What to do - Return every line from the one with "orange rectangle: (270, 200)" through the one with "purple cross: (27, 90)", inclusive, exactly as it appears below.

Data shown -
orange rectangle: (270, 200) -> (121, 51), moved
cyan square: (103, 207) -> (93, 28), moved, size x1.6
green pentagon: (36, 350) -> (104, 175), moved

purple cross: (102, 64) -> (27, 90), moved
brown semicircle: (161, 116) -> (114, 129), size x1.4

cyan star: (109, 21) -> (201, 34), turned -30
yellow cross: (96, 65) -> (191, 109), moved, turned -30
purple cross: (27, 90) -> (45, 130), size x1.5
--
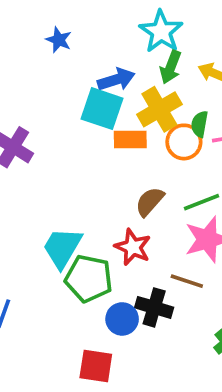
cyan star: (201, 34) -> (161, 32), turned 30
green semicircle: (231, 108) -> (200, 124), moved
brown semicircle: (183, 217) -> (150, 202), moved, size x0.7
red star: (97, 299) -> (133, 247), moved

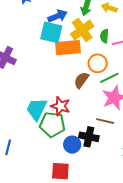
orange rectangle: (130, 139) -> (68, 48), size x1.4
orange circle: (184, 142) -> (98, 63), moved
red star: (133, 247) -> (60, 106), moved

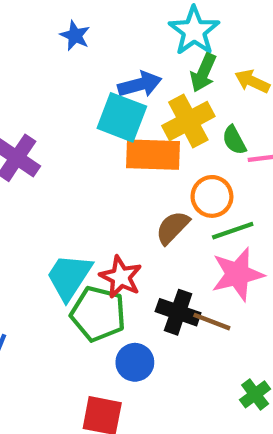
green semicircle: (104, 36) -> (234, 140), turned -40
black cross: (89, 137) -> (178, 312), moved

Reply to the exercise -
orange rectangle: (270, 200) -> (121, 51), moved
cyan square: (103, 207) -> (93, 28), moved, size x1.6
green pentagon: (36, 350) -> (104, 175), moved

purple cross: (102, 64) -> (27, 90), moved
brown semicircle: (161, 116) -> (114, 129), size x1.4

cyan star: (109, 21) -> (201, 34), turned -30
yellow cross: (96, 65) -> (191, 109), moved, turned -30
purple cross: (27, 90) -> (45, 130), size x1.5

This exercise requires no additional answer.